_Aim of the task:_ Transcribe precisely, and only, the lines beginning at the line containing "[550,376,590,446]" and ending at the final line of the material below.

_Available data:_
.....

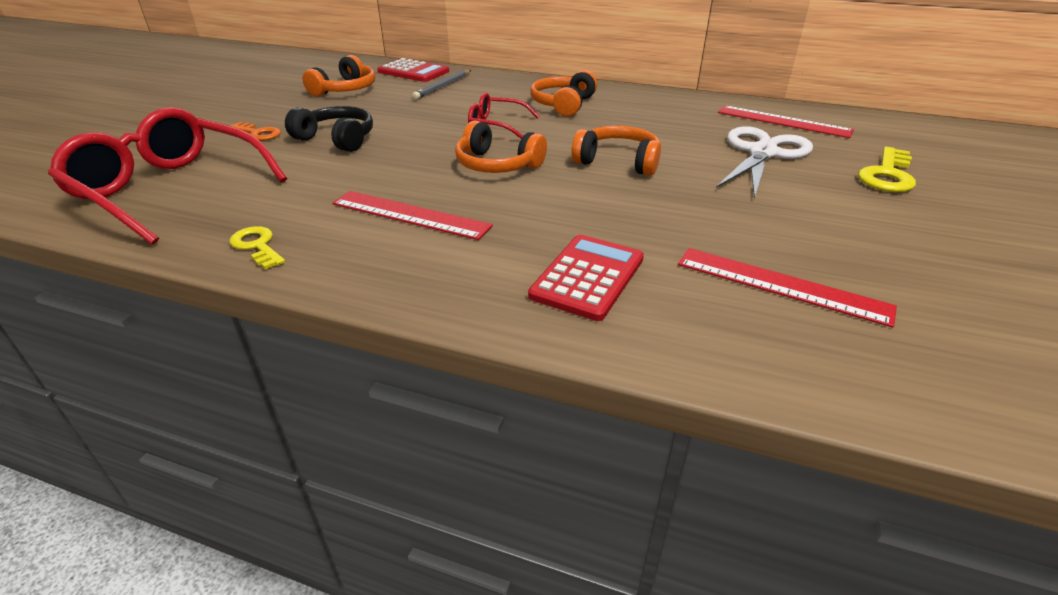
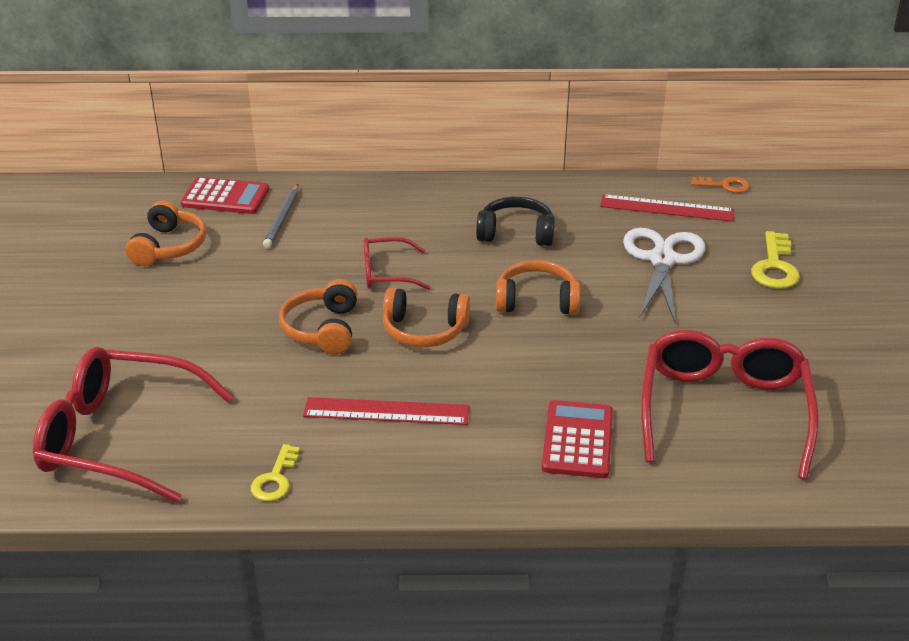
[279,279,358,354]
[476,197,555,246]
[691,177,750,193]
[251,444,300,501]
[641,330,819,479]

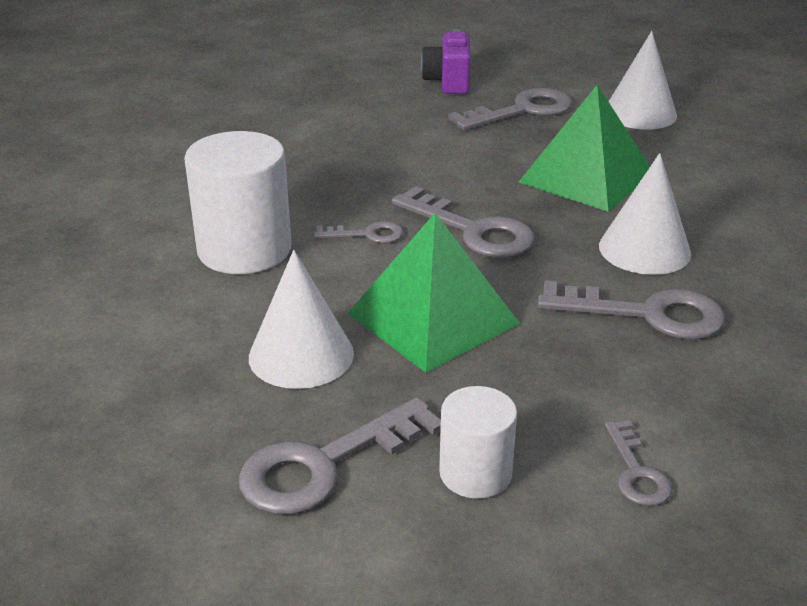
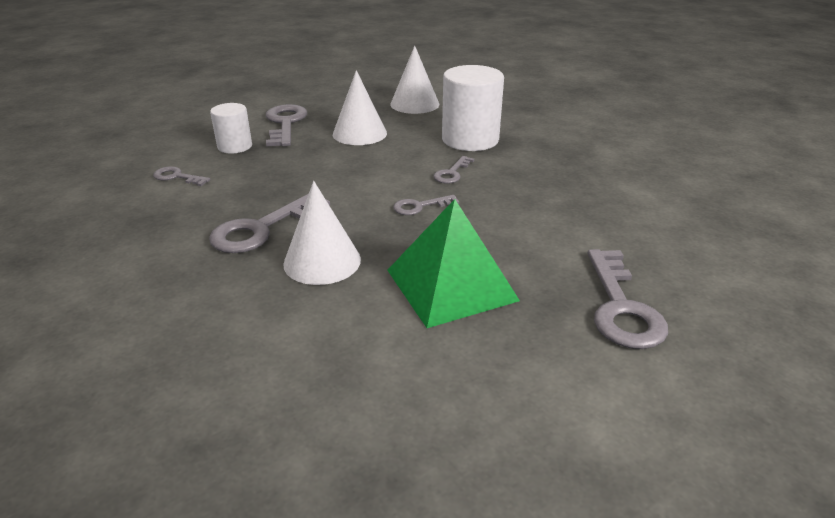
[421,29,471,94] (first image)
[390,46,439,114]
[393,195,459,215]
[347,213,520,372] (first image)

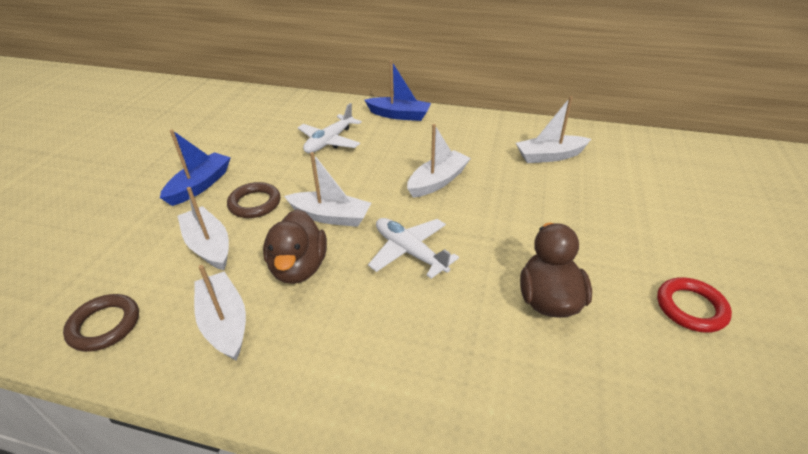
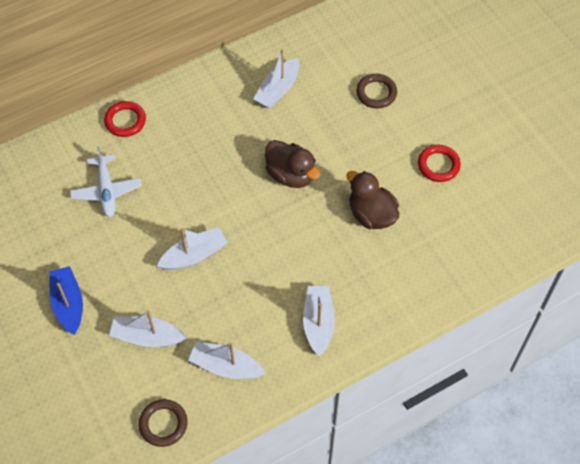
[104,101,146,137]
[303,286,335,357]
[356,74,397,109]
[265,140,320,188]
[368,218,459,279] (first image)

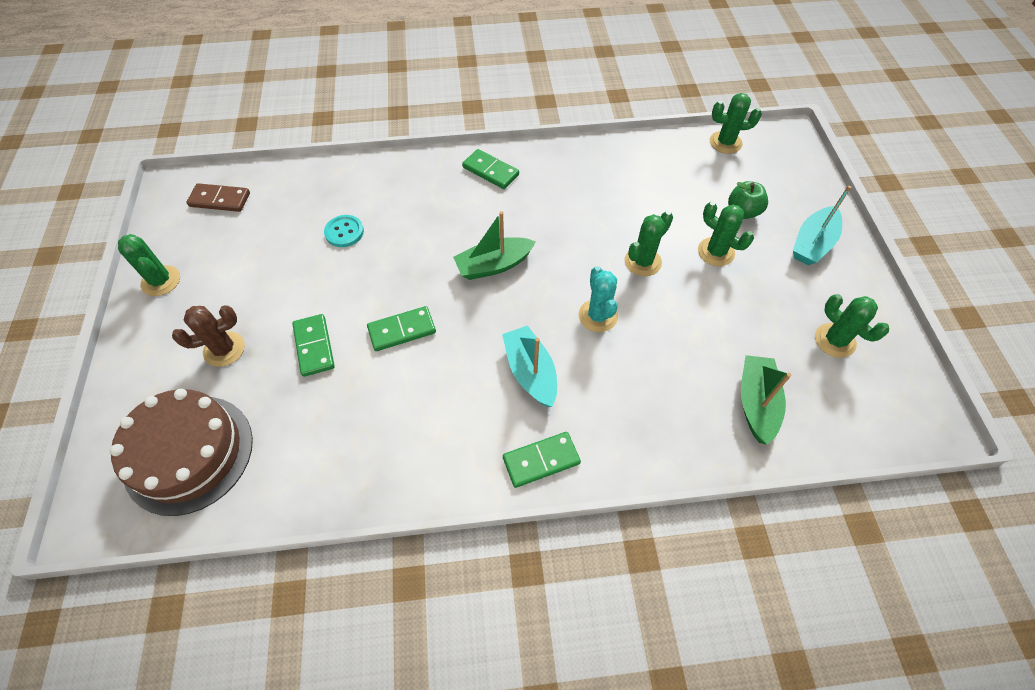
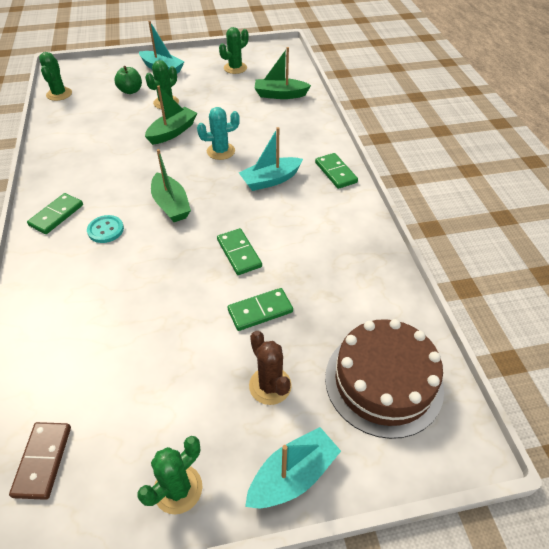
[145,86,197,145]
[87,215,124,243]
[245,427,341,508]

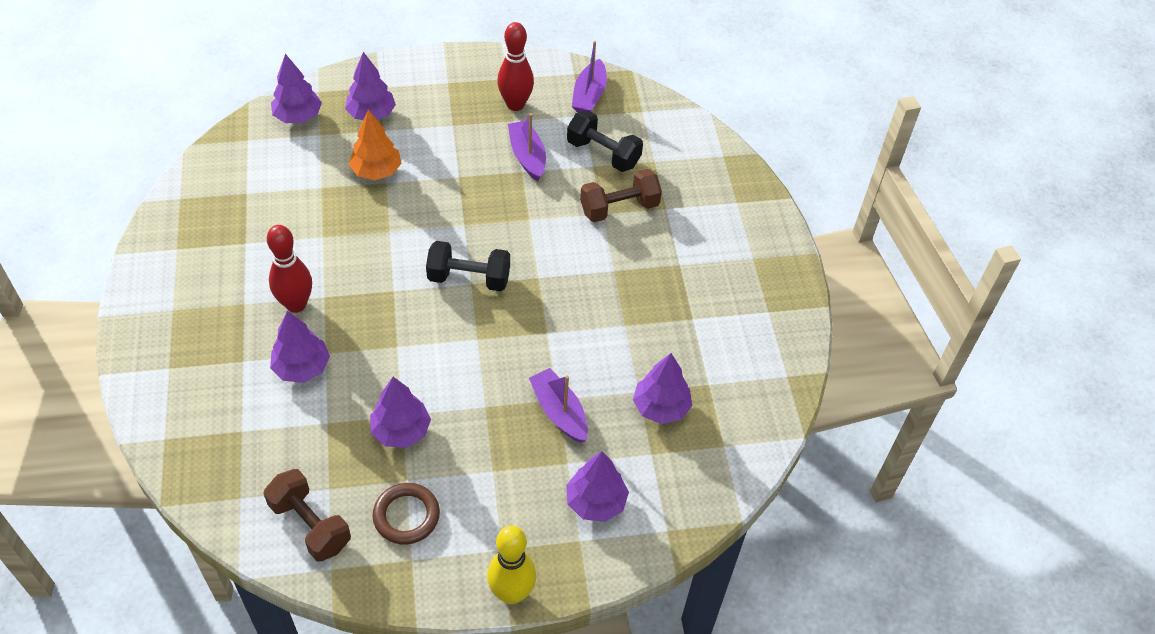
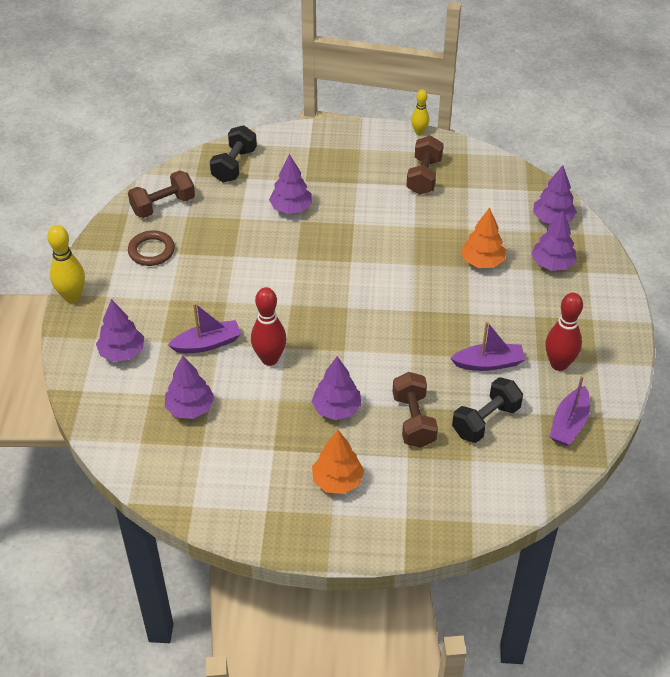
[550,376,590,446]
[251,287,286,366]
[210,125,257,182]
[312,357,362,420]
[411,89,429,135]
[406,136,443,195]
[312,430,364,494]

.....

_Answer space:_
[550,376,590,446]
[251,287,286,366]
[210,125,257,182]
[312,357,362,420]
[411,89,429,135]
[406,136,443,195]
[312,430,364,494]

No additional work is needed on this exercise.